----- PROVIDED INFORMATION -----

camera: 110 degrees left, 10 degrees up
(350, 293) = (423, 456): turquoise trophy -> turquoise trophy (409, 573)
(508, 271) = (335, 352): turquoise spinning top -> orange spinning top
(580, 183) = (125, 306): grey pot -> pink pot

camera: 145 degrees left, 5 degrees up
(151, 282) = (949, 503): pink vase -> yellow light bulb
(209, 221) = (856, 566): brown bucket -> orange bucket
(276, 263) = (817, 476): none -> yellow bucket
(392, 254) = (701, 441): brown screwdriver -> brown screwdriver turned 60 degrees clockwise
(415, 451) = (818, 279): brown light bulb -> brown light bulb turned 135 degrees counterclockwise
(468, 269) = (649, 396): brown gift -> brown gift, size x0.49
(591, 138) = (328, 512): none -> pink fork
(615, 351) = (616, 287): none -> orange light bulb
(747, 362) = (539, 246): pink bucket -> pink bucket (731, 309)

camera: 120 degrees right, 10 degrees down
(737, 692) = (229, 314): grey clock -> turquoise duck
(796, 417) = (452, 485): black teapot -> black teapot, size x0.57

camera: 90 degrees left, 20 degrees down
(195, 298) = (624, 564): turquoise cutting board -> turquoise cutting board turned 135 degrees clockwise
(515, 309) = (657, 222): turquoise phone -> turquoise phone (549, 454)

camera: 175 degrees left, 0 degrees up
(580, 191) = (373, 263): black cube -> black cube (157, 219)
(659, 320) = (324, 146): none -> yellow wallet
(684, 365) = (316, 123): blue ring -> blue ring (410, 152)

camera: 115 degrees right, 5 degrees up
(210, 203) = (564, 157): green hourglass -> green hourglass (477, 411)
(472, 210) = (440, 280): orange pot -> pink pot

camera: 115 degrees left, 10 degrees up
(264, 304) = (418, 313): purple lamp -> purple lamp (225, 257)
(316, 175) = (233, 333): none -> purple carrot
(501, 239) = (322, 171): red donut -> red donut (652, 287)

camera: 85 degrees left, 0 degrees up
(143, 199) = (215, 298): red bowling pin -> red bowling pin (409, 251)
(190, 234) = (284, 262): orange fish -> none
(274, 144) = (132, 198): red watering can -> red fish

-----

INSTRUCTIONS TO FOLLOW:
A verbatim copy of every entry is required.

PROBLEM SOLUTION:
camera: 110 degrees left, 10 degrees up
(350, 293) = (423, 456): turquoise trophy -> turquoise trophy (409, 573)
(508, 271) = (335, 352): turquoise spinning top -> orange spinning top
(580, 183) = (125, 306): grey pot -> pink pot

camera: 145 degrees left, 5 degrees up
(151, 282) = (949, 503): pink vase -> yellow light bulb
(209, 221) = (856, 566): brown bucket -> orange bucket
(276, 263) = (817, 476): none -> yellow bucket
(392, 254) = (701, 441): brown screwdriver -> brown screwdriver turned 60 degrees clockwise
(415, 451) = (818, 279): brown light bulb -> brown light bulb turned 135 degrees counterclockwise
(468, 269) = (649, 396): brown gift -> brown gift, size x0.49
(591, 138) = (328, 512): none -> pink fork
(615, 351) = (616, 287): none -> orange light bulb
(747, 362) = (539, 246): pink bucket -> pink bucket (731, 309)

camera: 120 degrees right, 10 degrees down
(737, 692) = (229, 314): grey clock -> turquoise duck
(796, 417) = (452, 485): black teapot -> black teapot, size x0.57

camera: 90 degrees left, 20 degrees down
(195, 298) = (624, 564): turquoise cutting board -> turquoise cutting board turned 135 degrees clockwise
(515, 309) = (657, 222): turquoise phone -> turquoise phone (549, 454)

camera: 175 degrees left, 0 degrees up
(580, 191) = (373, 263): black cube -> black cube (157, 219)
(659, 320) = (324, 146): none -> yellow wallet
(684, 365) = (316, 123): blue ring -> blue ring (410, 152)

camera: 115 degrees right, 5 degrees up
(210, 203) = (564, 157): green hourglass -> green hourglass (477, 411)
(472, 210) = (440, 280): orange pot -> pink pot

camera: 115 degrees left, 10 degrees up
(264, 304) = (418, 313): purple lamp -> purple lamp (225, 257)
(316, 175) = (233, 333): none -> purple carrot
(501, 239) = (322, 171): red donut -> red donut (652, 287)

camera: 85 degrees left, 0 degrees up
(143, 199) = (215, 298): red bowling pin -> red bowling pin (409, 251)
(190, 234) = (284, 262): orange fish -> none
(274, 144) = (132, 198): red watering can -> red fish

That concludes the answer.